■ WHAT YOU HAVE TO DO ■
Check each line of the entries below for the word "white", and copy the lines that have it.

■ THE RECORDS ■
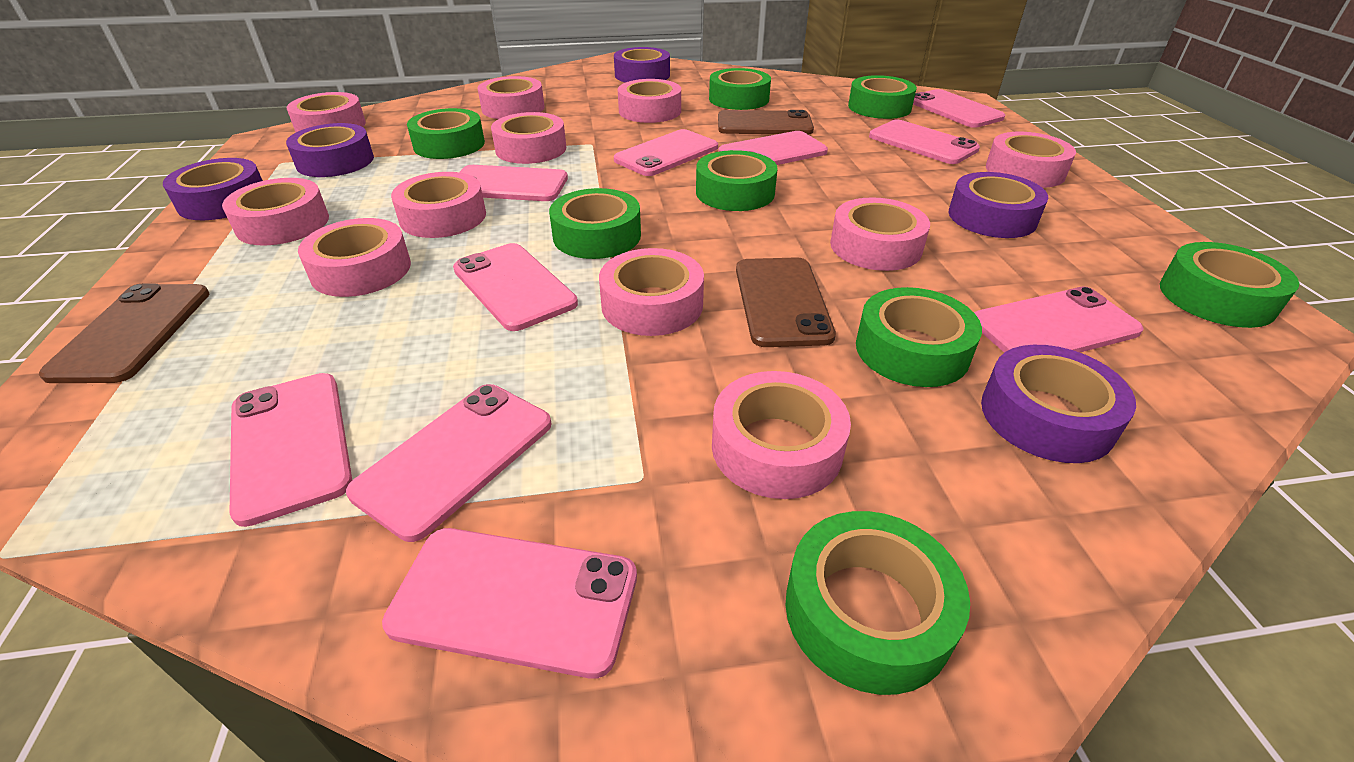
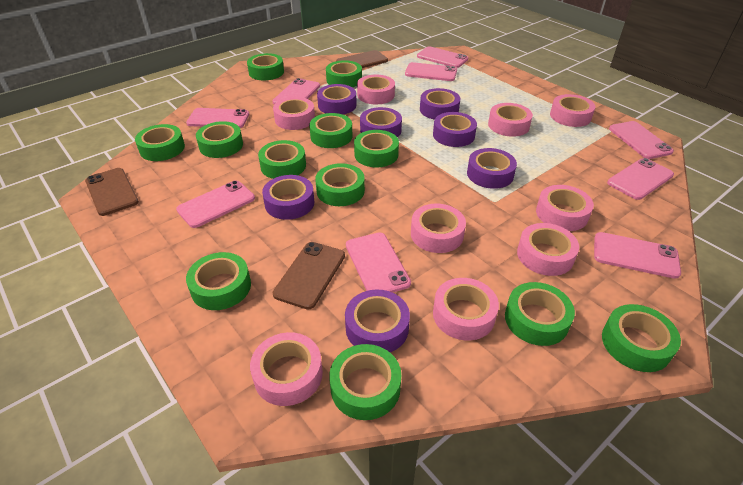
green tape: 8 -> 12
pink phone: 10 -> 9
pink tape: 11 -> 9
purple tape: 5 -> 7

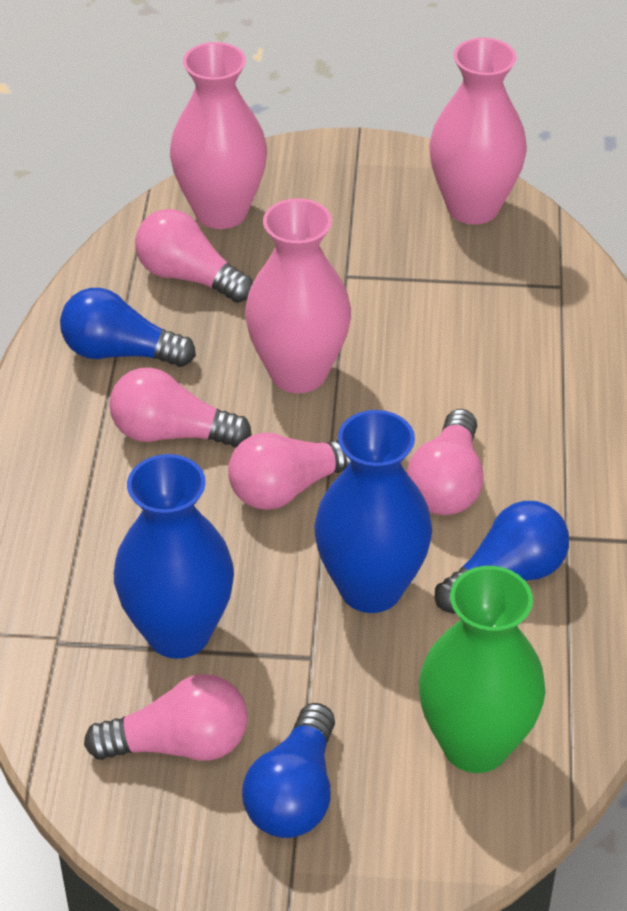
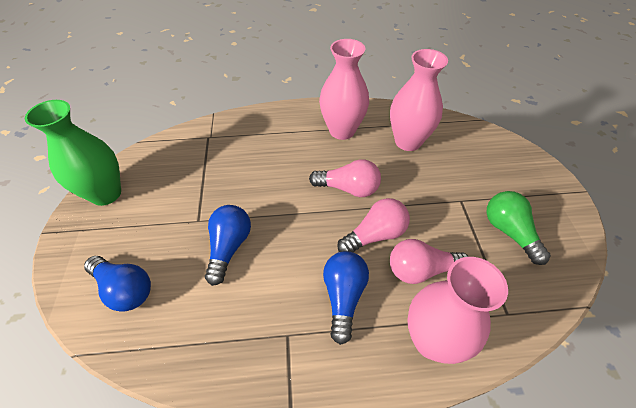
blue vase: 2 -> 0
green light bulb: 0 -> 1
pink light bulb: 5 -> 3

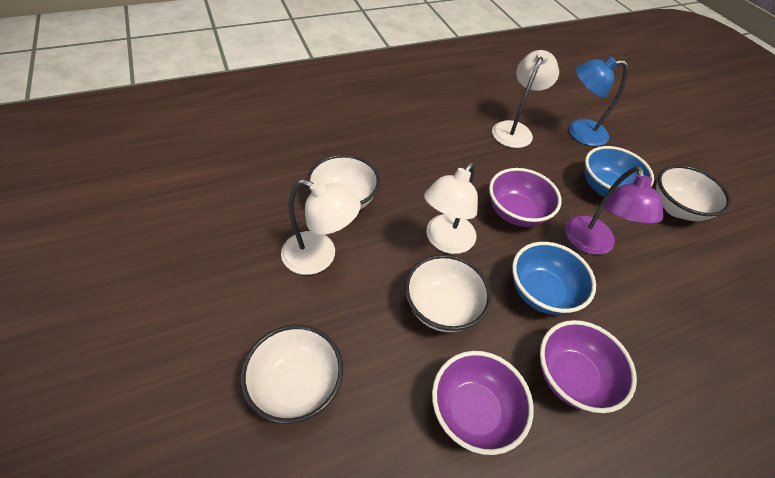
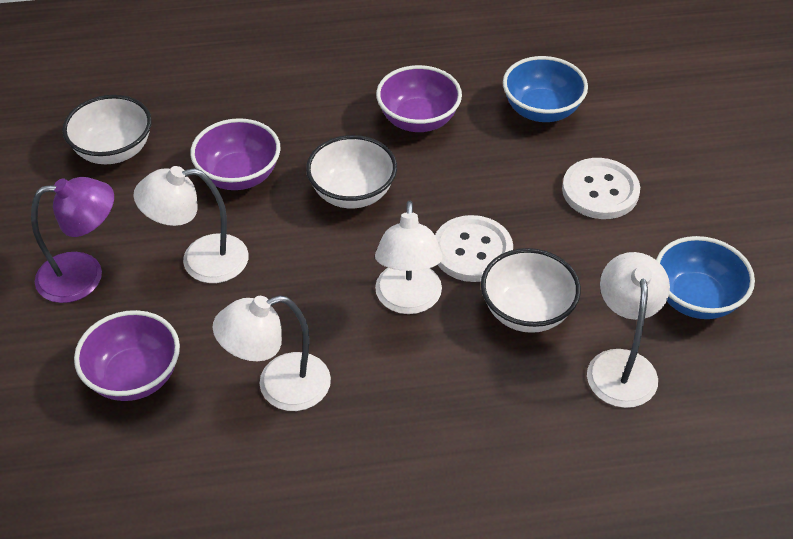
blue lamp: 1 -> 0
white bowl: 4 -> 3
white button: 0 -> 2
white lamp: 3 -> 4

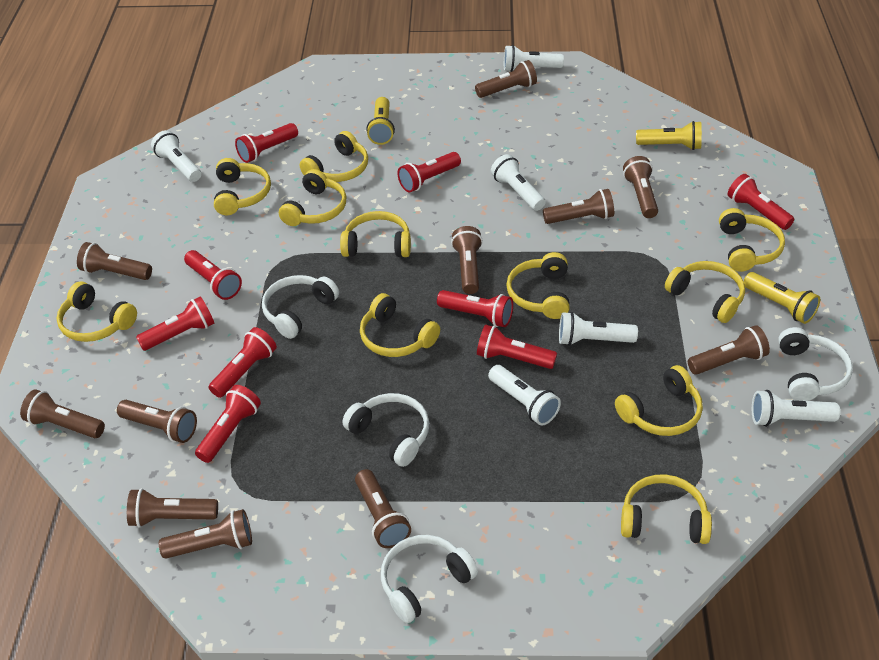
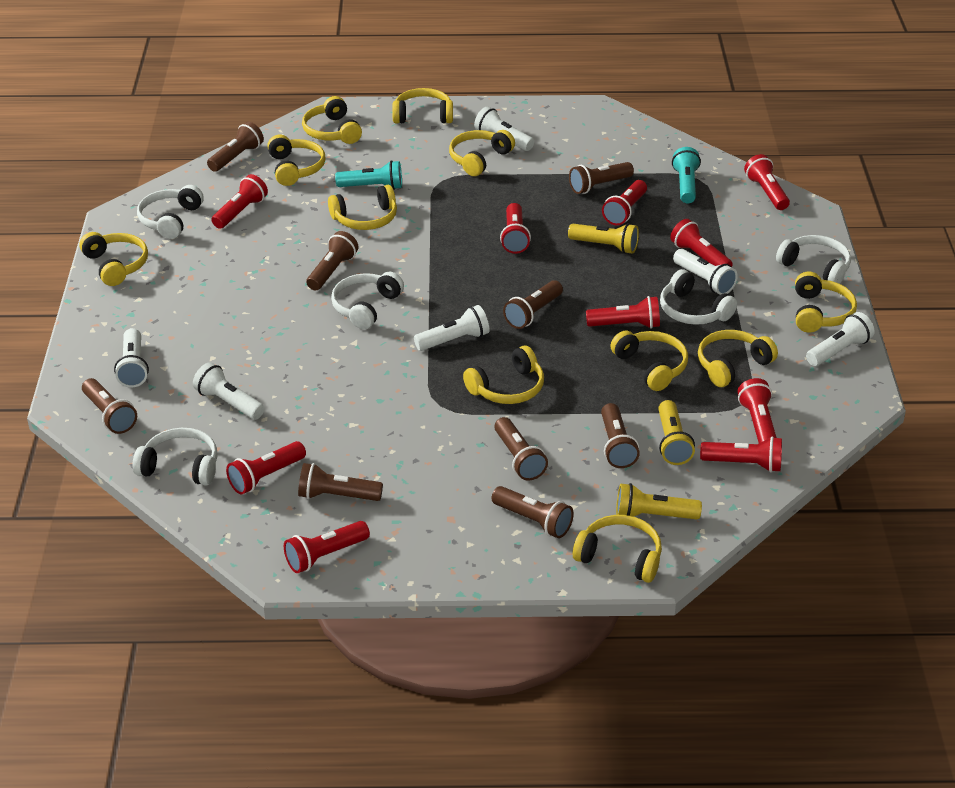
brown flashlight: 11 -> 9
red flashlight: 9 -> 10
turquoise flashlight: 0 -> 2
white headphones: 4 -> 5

--

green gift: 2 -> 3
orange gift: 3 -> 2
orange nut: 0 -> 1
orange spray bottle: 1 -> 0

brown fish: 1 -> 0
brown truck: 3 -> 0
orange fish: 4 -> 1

...

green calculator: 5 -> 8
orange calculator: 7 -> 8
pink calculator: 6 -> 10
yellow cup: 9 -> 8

■ RESPONSE AREA ■
white bowl: 4 -> 3
white button: 0 -> 2
white lamp: 3 -> 4
white headphones: 4 -> 5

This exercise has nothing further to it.